> _TRY IT_: Among the following entries, count the lines that contain "yellow" and report only the result.

> _DATASET EXTRACT_:
--- START ---

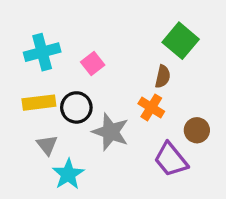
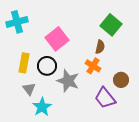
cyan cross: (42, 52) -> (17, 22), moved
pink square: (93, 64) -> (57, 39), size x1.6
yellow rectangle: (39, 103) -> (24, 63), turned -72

--- END ---
--- START ---

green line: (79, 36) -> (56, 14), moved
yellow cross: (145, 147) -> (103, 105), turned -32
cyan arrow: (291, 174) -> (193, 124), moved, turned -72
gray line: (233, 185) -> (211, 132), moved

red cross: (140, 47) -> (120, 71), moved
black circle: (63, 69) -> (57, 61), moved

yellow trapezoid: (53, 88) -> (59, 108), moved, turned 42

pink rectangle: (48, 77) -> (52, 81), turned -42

--- END ---

> _FINISHED EXERCISE_: 3